■ Request: Copy the data below word for word, starting at the very beginning and stopping after the line that contains "gray line: rotated 3 degrees clockwise". Leave the pictures out.
● ● ●
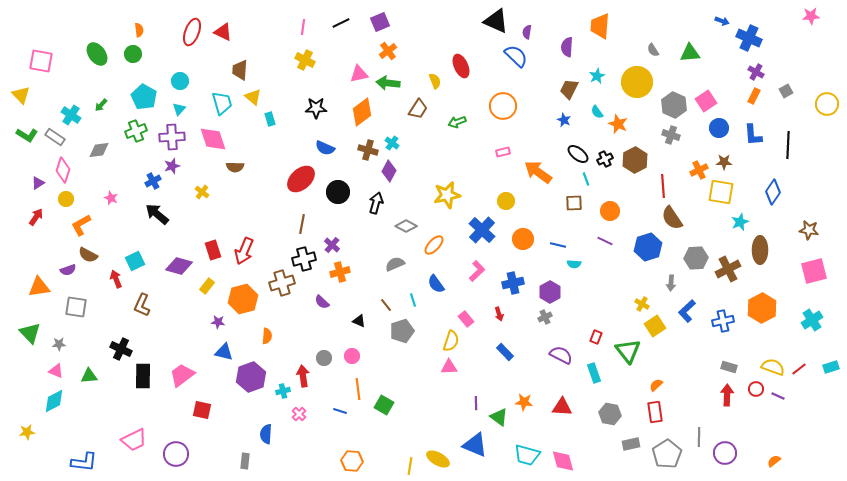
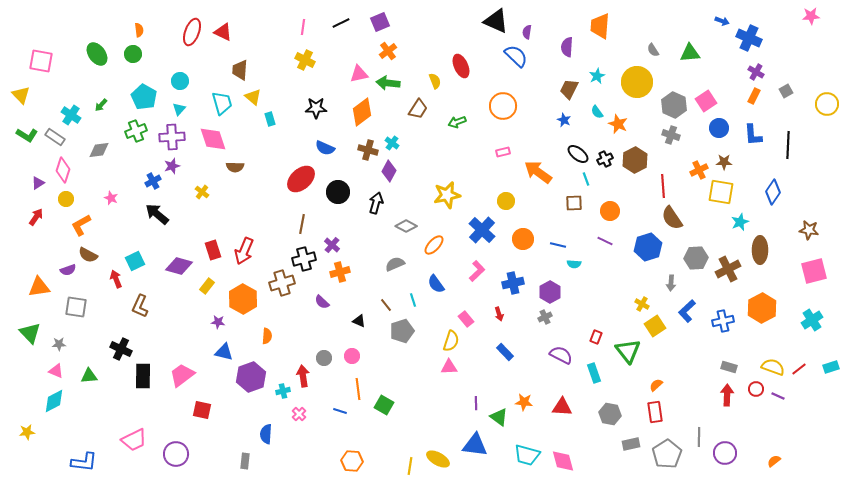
orange hexagon at (243, 299): rotated 16 degrees counterclockwise
brown L-shape at (142, 305): moved 2 px left, 1 px down
blue triangle at (475, 445): rotated 16 degrees counterclockwise
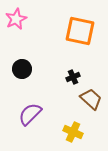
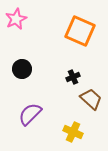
orange square: rotated 12 degrees clockwise
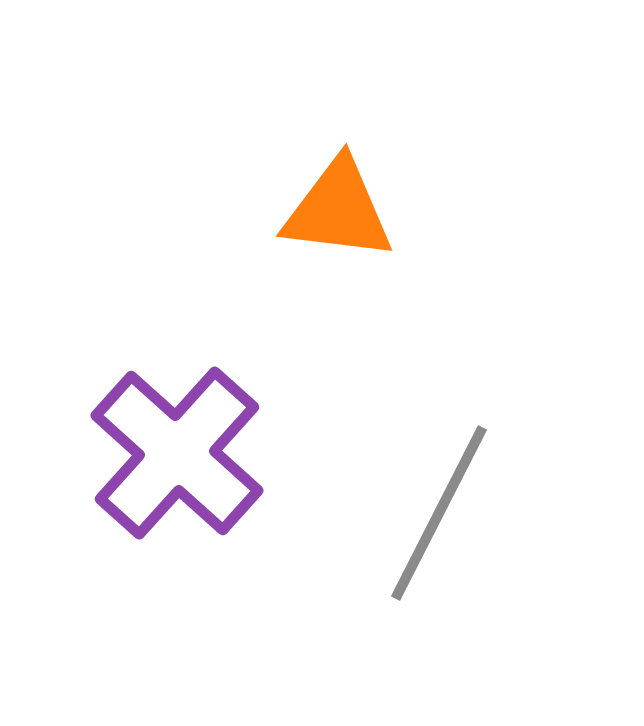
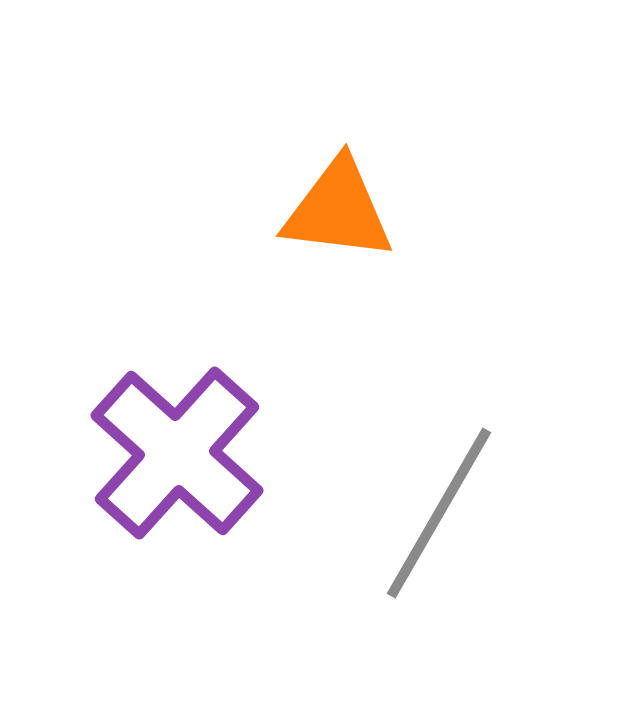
gray line: rotated 3 degrees clockwise
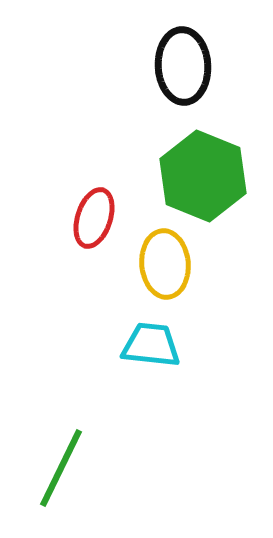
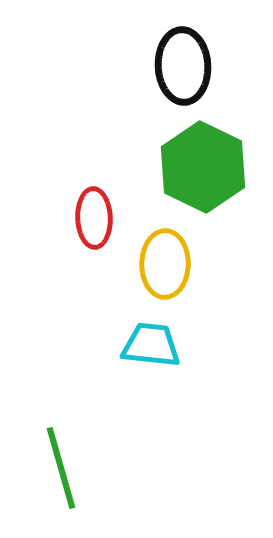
green hexagon: moved 9 px up; rotated 4 degrees clockwise
red ellipse: rotated 20 degrees counterclockwise
yellow ellipse: rotated 6 degrees clockwise
green line: rotated 42 degrees counterclockwise
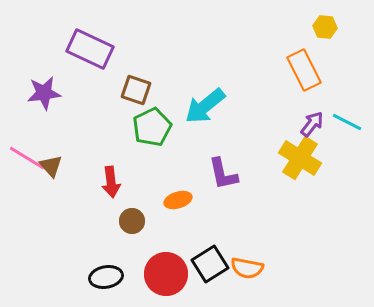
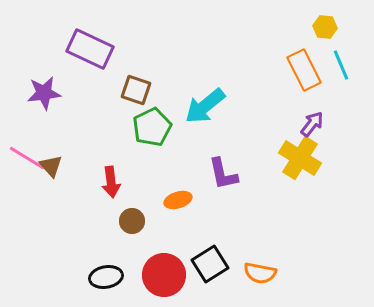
cyan line: moved 6 px left, 57 px up; rotated 40 degrees clockwise
orange semicircle: moved 13 px right, 5 px down
red circle: moved 2 px left, 1 px down
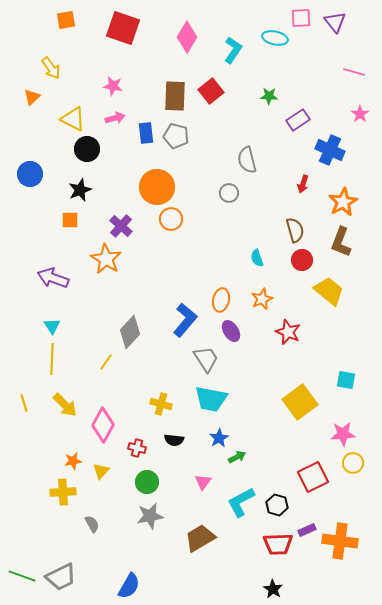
● ● ●
■ Answer to this task:
orange hexagon at (243, 299): rotated 16 degrees counterclockwise
brown L-shape at (142, 305): moved 2 px left, 1 px down
blue triangle at (475, 445): rotated 16 degrees counterclockwise
orange square: rotated 12 degrees clockwise
gray line: rotated 3 degrees clockwise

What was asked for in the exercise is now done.